### WHAT TO PRODUCE
Give back the entries exactly as they read, leaving each image out.

### DATA PROVIDED

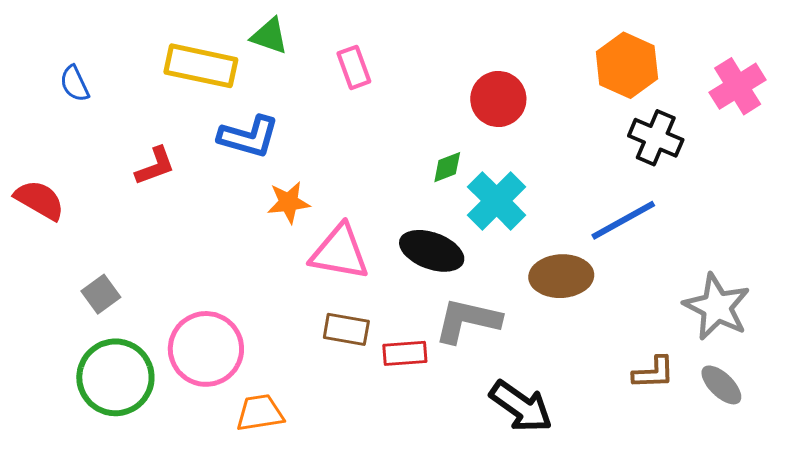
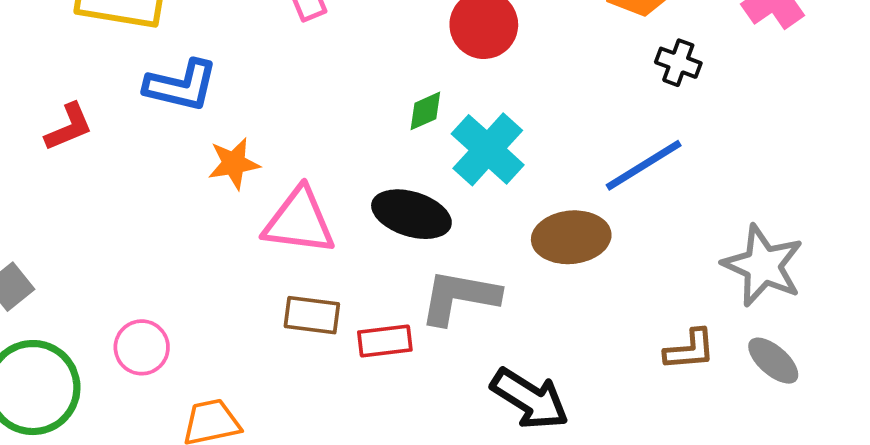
black cross: (656, 138) -> (678, 63), size x0.7
pink circle: (206, 349) -> (142, 347), size x0.6

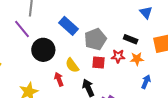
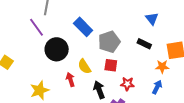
blue triangle: (146, 12) -> (152, 19), moved
red star: (118, 56) -> (127, 84), moved
orange star: (137, 59) -> (162, 67), moved

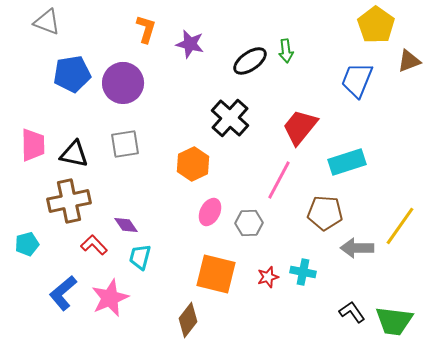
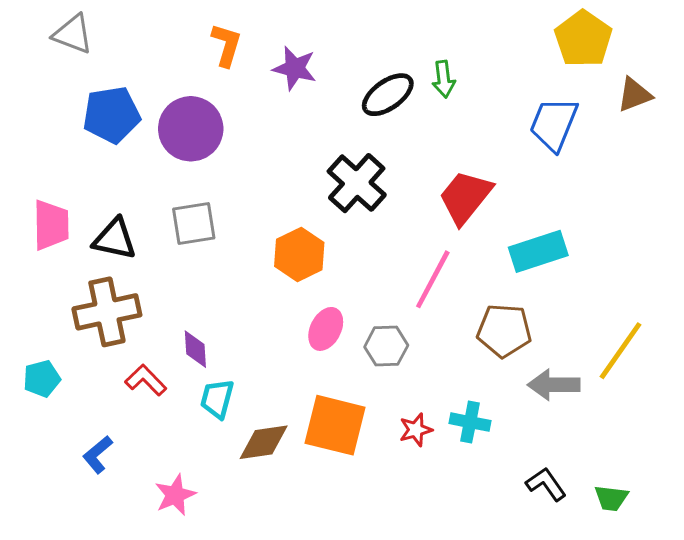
purple diamond: (126, 225) -> (195, 349), turned 30
blue L-shape: (63, 293) -> (98, 455), size x0.7
pink star: (110, 298) -> (175, 495), moved, size x0.7
brown diamond: (188, 320) -> (264, 442), moved, turned 44
green trapezoid: (394, 321) -> (611, 498), size x0.6

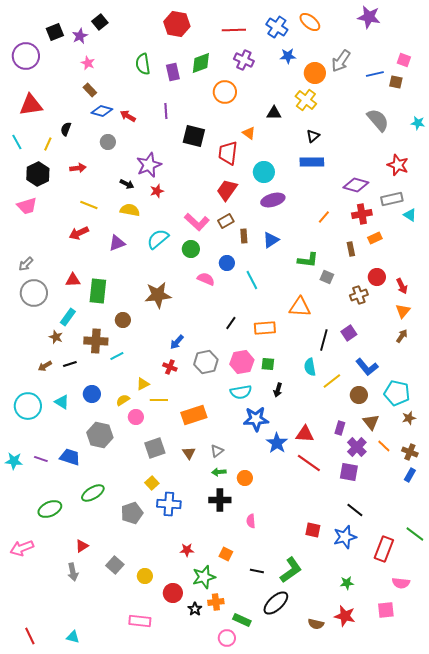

######

### ANSWER TO THIS EXERCISE
black cross: (656, 138) -> (678, 63), size x0.7
pink circle: (206, 349) -> (142, 347), size x0.6

blue triangle: (146, 12) -> (152, 19), moved
red star: (118, 56) -> (127, 84), moved
orange star: (137, 59) -> (162, 67), moved

purple diamond: (126, 225) -> (195, 349), turned 30
blue L-shape: (63, 293) -> (98, 455), size x0.7
pink star: (110, 298) -> (175, 495), moved, size x0.7
brown diamond: (188, 320) -> (264, 442), moved, turned 44
green trapezoid: (394, 321) -> (611, 498), size x0.6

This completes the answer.